● Work task
Print the lines that start the entries and continue through the one holding "white teddy bear [500,931,555,1008]", please, exactly and with the pictures omitted.

# # # # #

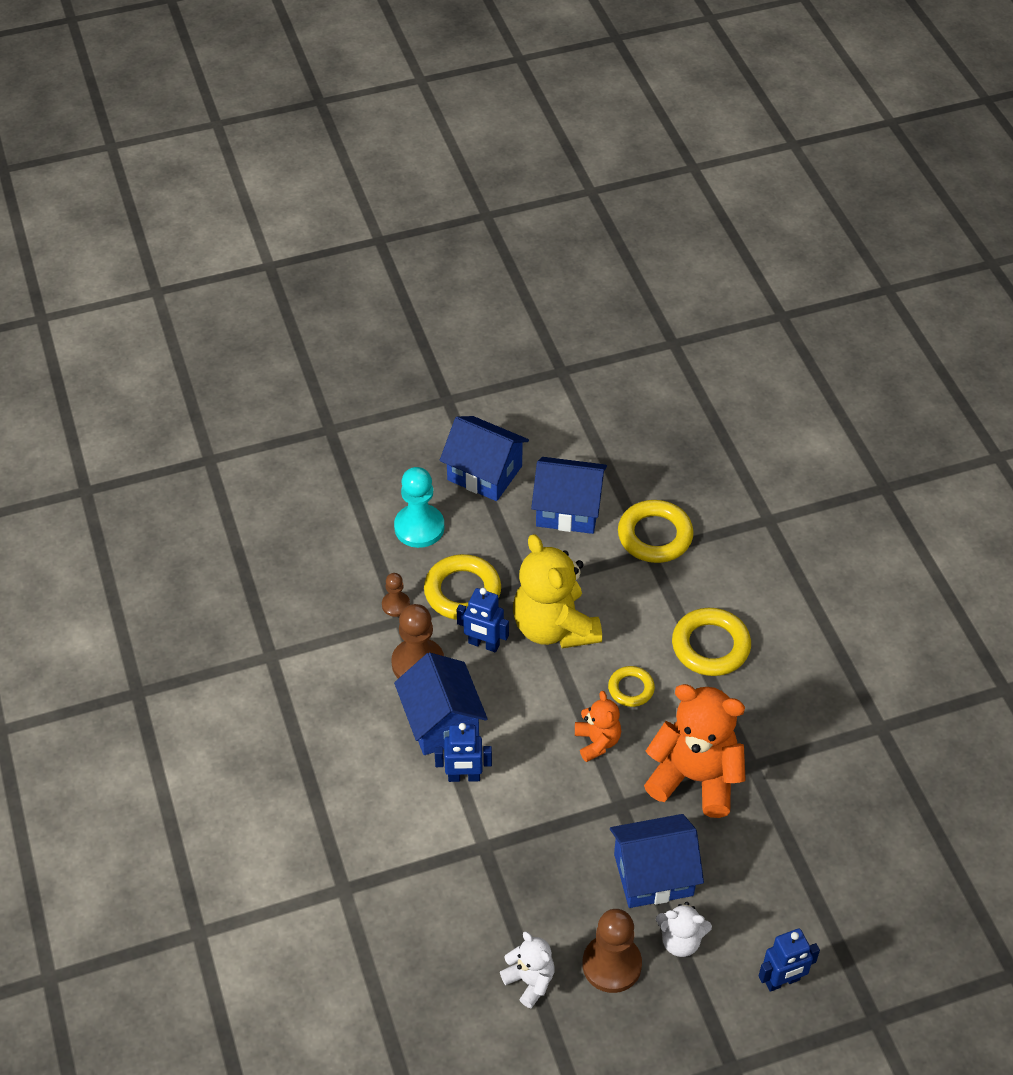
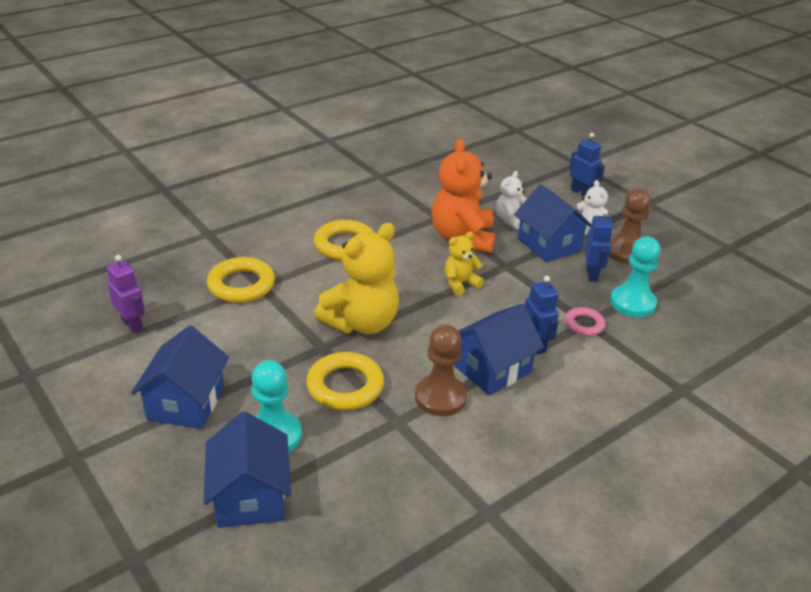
camera: 110 degrees left, 15 degrees down
brown pawn [382,573,410,617] -> none
blue robot [457,588,509,652] -> blue robot moved to [584,209,613,282]
white teddy bear [500,931,555,1008] -> white teddy bear moved to [496,171,527,230]
blue house [531,457,607,534] -> blue house moved to [203,411,291,528]
orange teddy bear [575,691,621,762] -> yellow teddy bear [445,232,484,296]
yellow ring [608,666,655,707] -> none
none -> purple robot [107,255,145,334]
none -> pink ring [565,307,605,336]
none -> turquoise pawn [610,236,661,317]

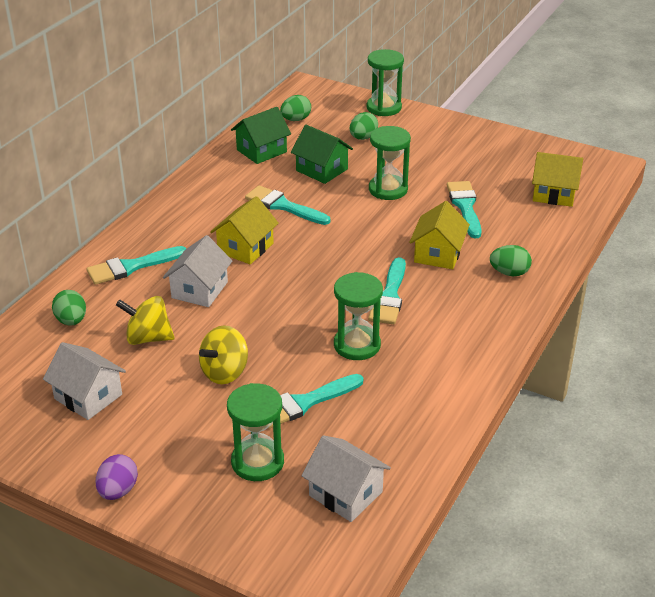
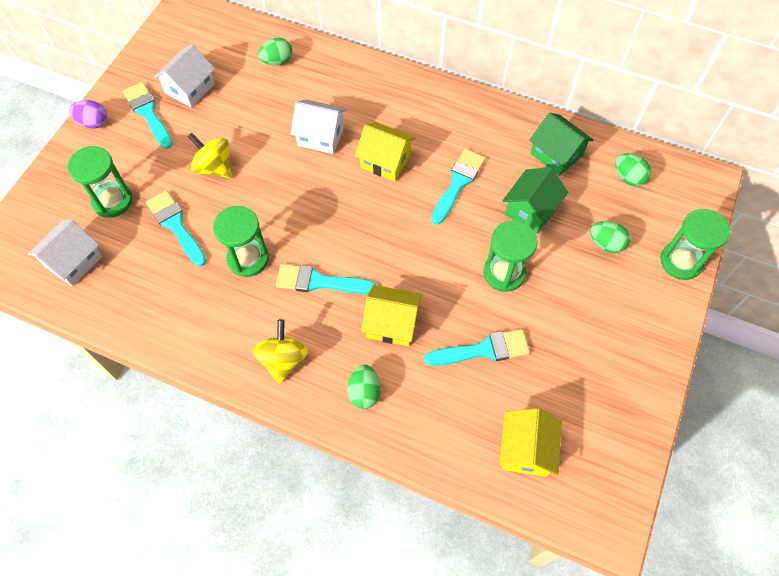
camera: 85 degrees right, 25 degrees up
turquoise brush [87,246,186,285] -> turquoise brush moved to [123,82,173,149]
yellow spinning top [116,296,175,345] -> yellow spinning top moved to [252,319,308,384]

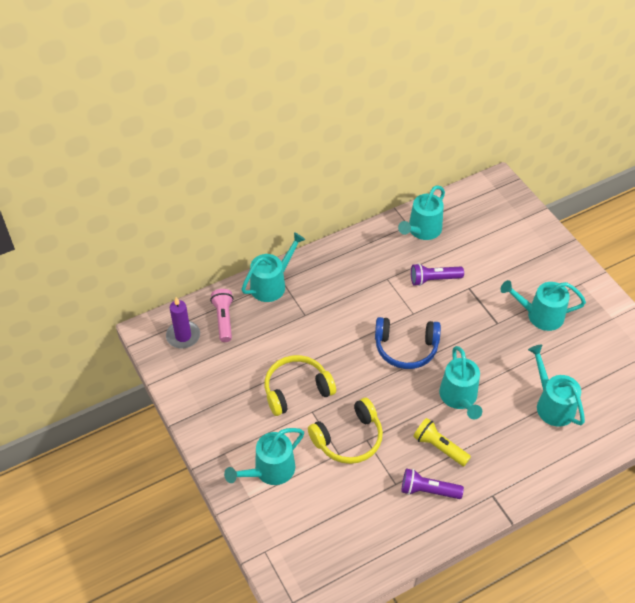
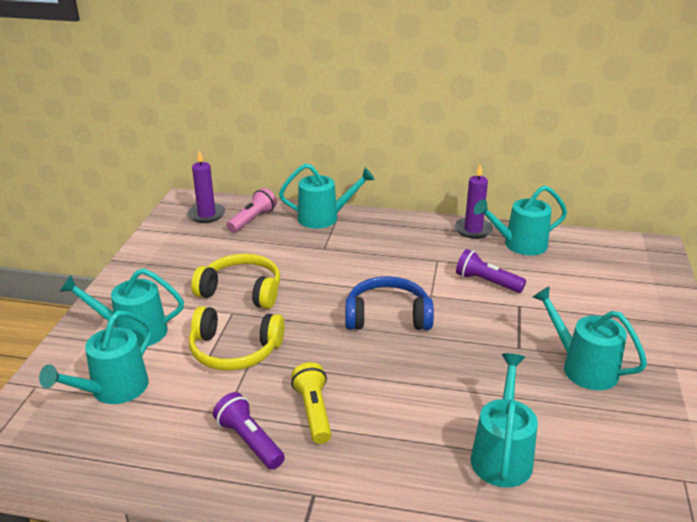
camera: 40 degrees right, 20 degrees down
blue headphones [375,317,441,369] -> blue headphones turned 135 degrees clockwise [345,276,434,330]
turquoise watering can [439,346,482,419] -> turquoise watering can moved to [39,311,153,404]
none -> purple candle [454,164,493,239]

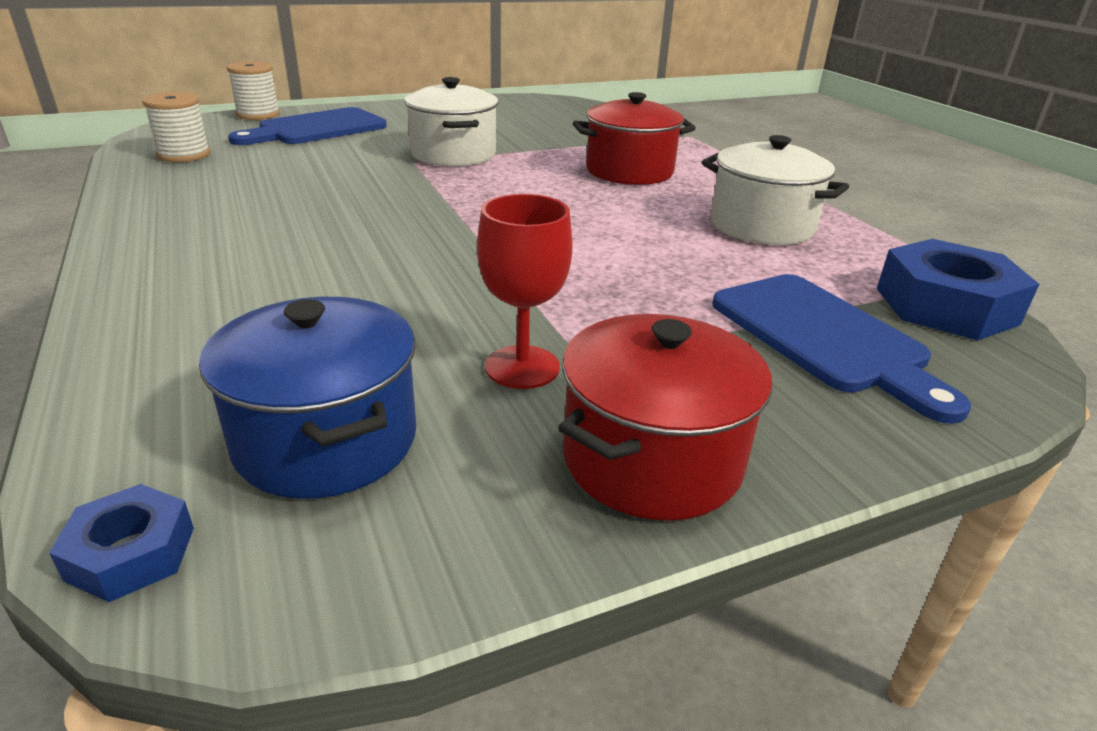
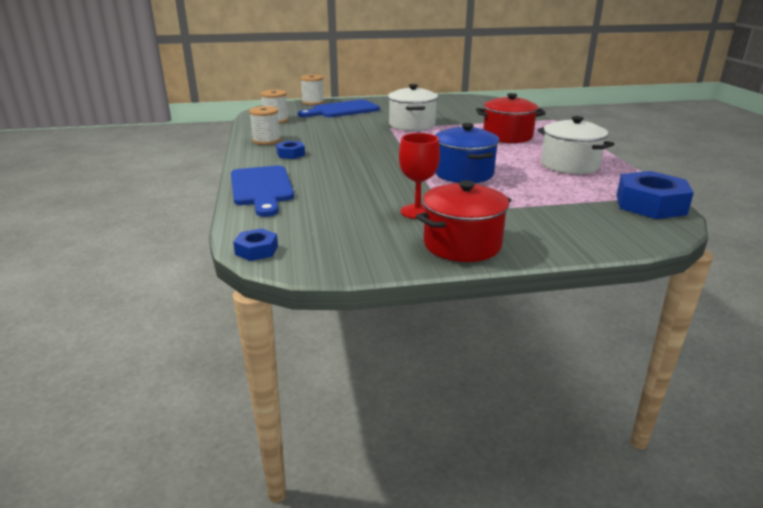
camera: 15 degrees right, 5 degrees down
blue pot [199,297,416,499] -> blue pot moved to [435,123,499,183]
blue cutting board [712,274,971,424] -> blue cutting board moved to [231,166,294,217]
none -> white spool [249,106,281,145]
none -> blue nut [276,141,305,159]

# # # # #

● Solution to this task
camera: 110 degrees left, 15 degrees down
brown pawn [382,573,410,617] -> none
blue robot [457,588,509,652] -> blue robot moved to [584,209,613,282]
white teddy bear [500,931,555,1008] -> white teddy bear moved to [496,171,527,230]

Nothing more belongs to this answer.